■ **To do**
Write every entry out again with no changes, and leave the images behind.

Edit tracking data
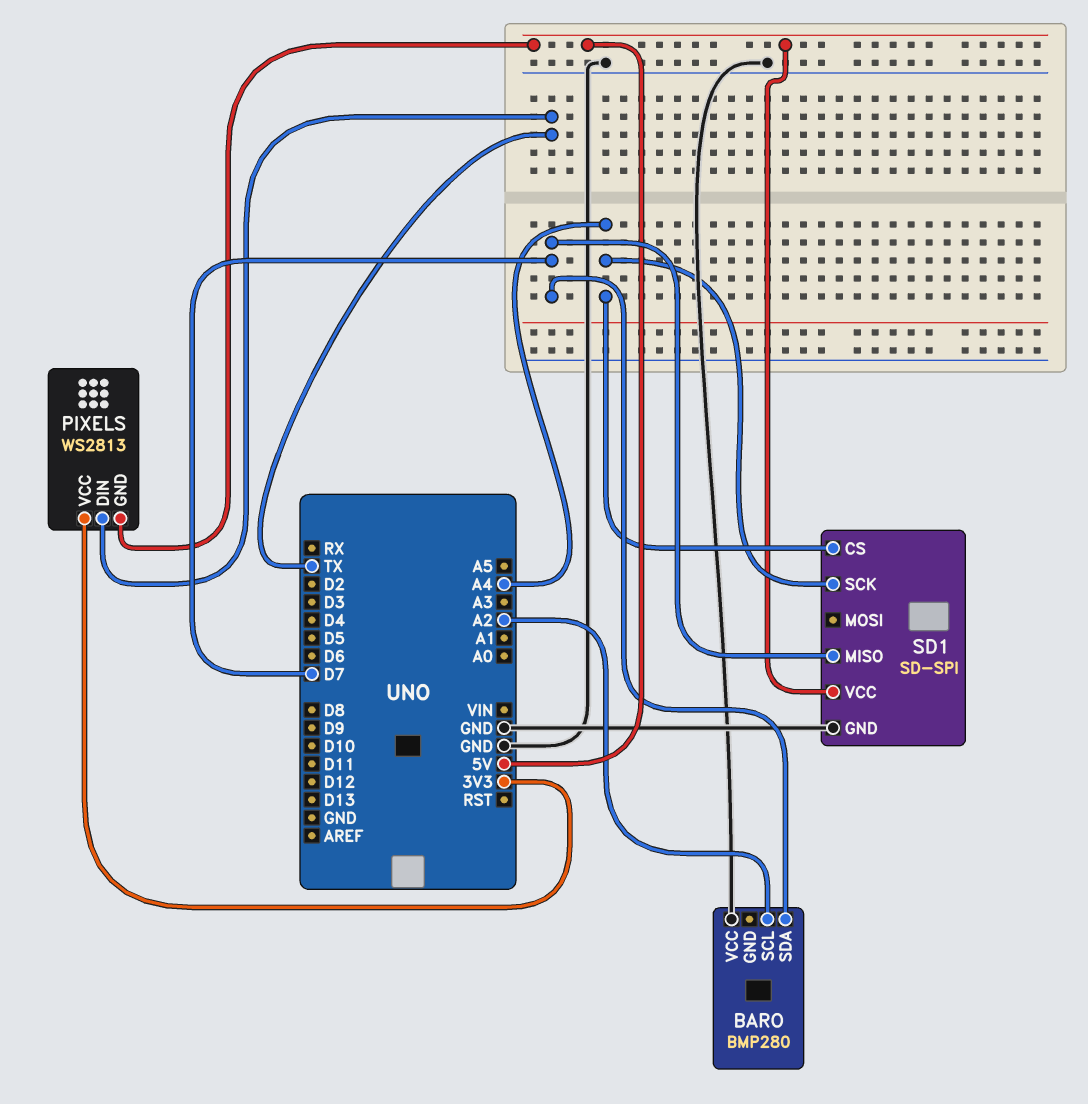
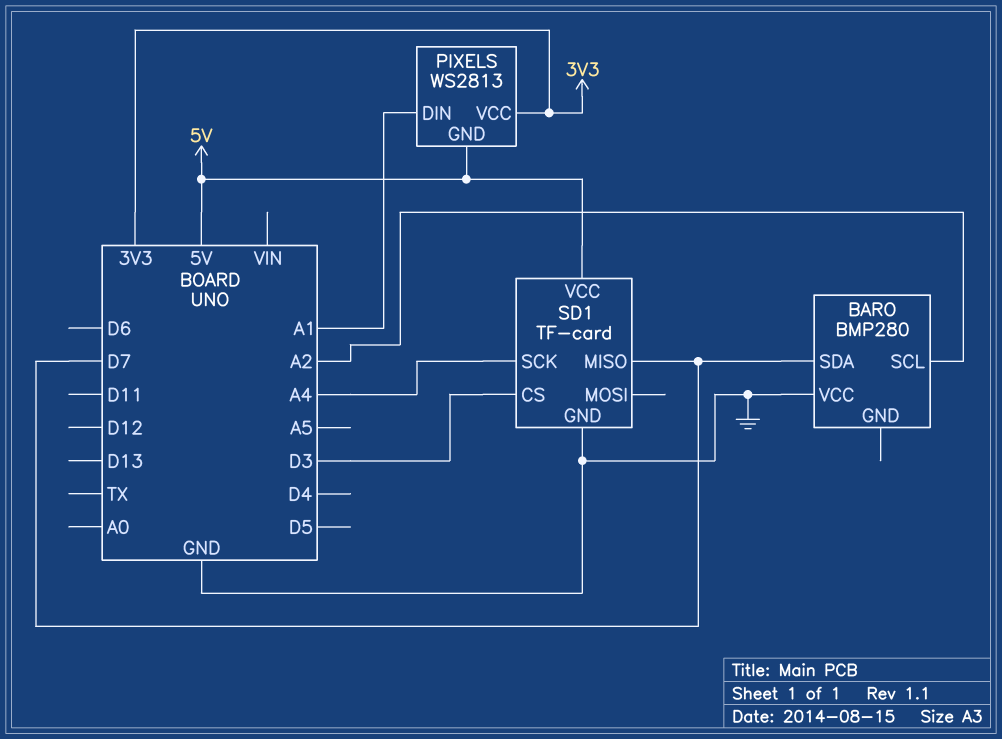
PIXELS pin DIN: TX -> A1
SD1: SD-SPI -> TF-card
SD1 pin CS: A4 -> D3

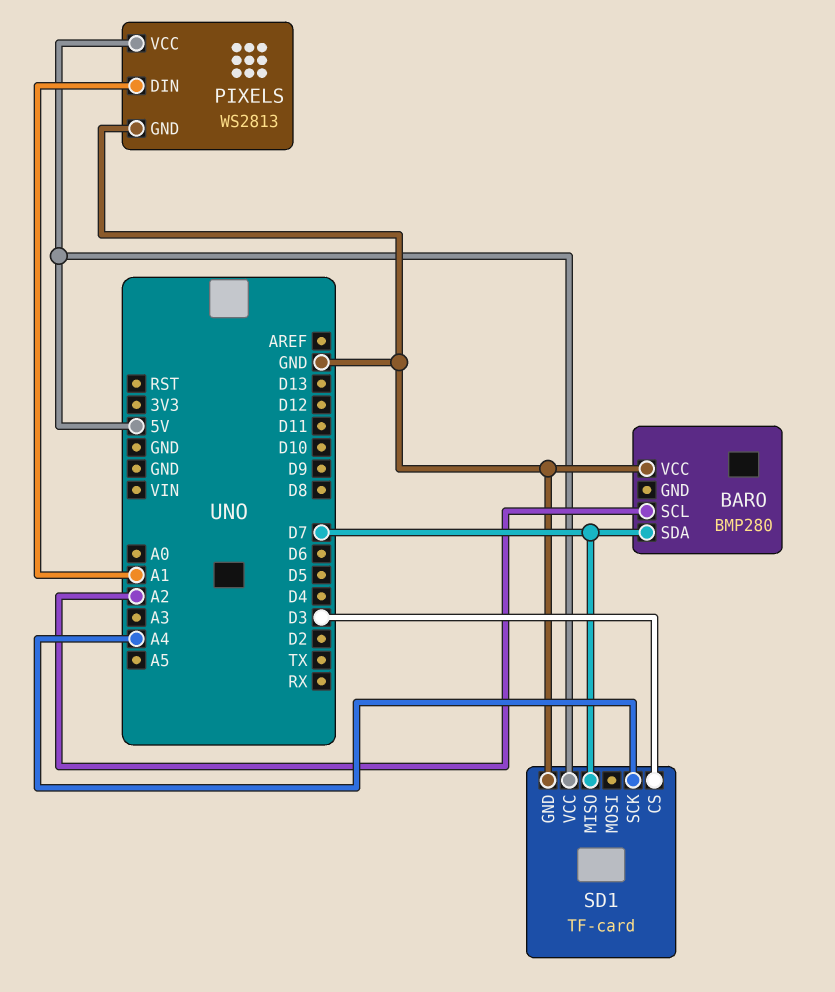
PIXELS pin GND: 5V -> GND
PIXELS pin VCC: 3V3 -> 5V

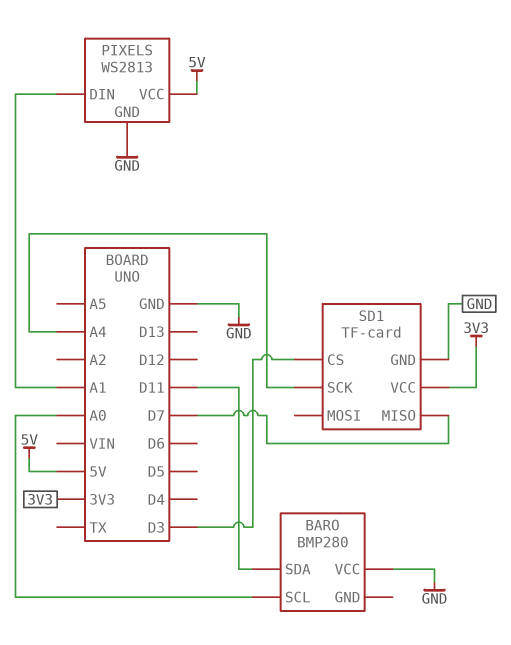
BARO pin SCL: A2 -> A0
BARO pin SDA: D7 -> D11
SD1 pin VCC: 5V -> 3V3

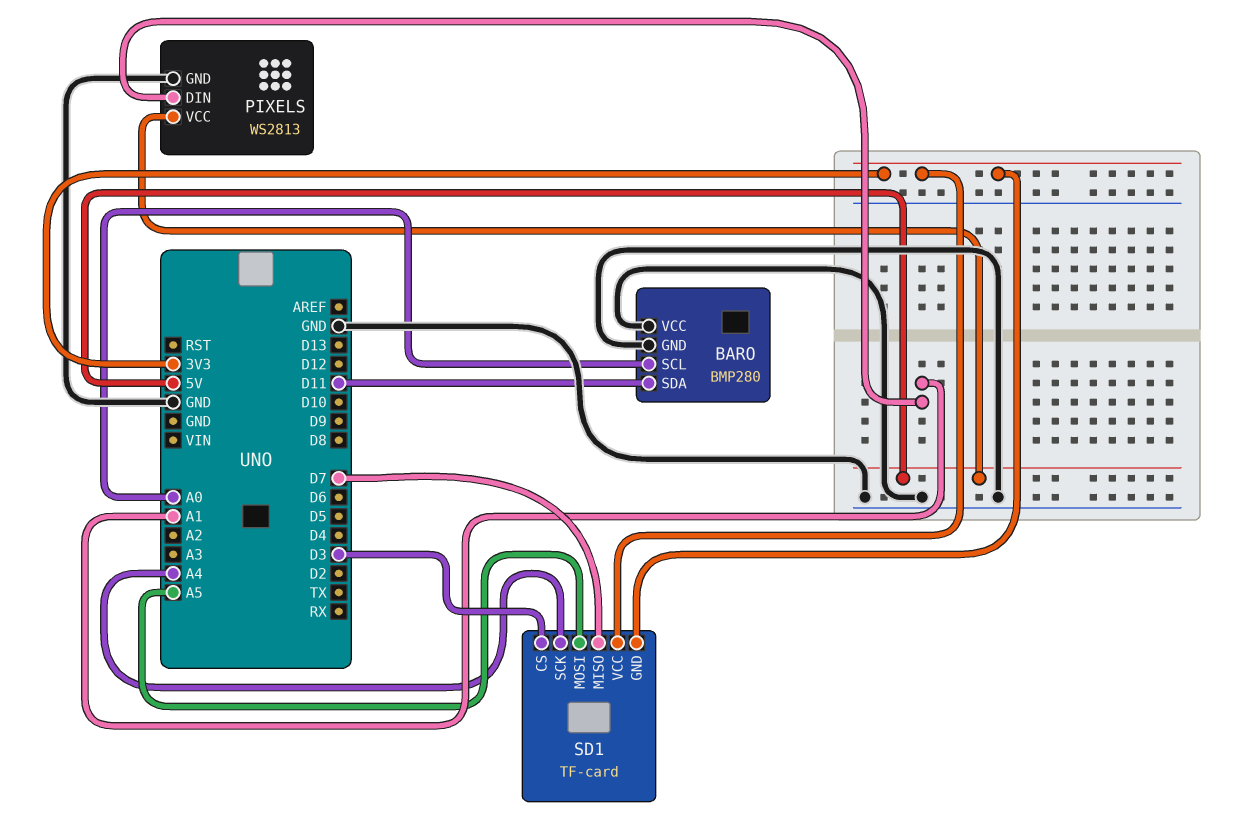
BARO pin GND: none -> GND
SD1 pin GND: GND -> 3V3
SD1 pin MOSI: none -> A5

■ **The answer**
PIXELS pin DIN: TX -> A1
SD1: SD-SPI -> TF-card
SD1 pin CS: A4 -> D3

PIXELS pin GND: 5V -> GND
PIXELS pin VCC: 3V3 -> 5V

BARO pin SCL: A2 -> A0
BARO pin SDA: D7 -> D11
SD1 pin VCC: 5V -> 3V3

BARO pin GND: none -> GND
SD1 pin GND: GND -> 3V3
SD1 pin MOSI: none -> A5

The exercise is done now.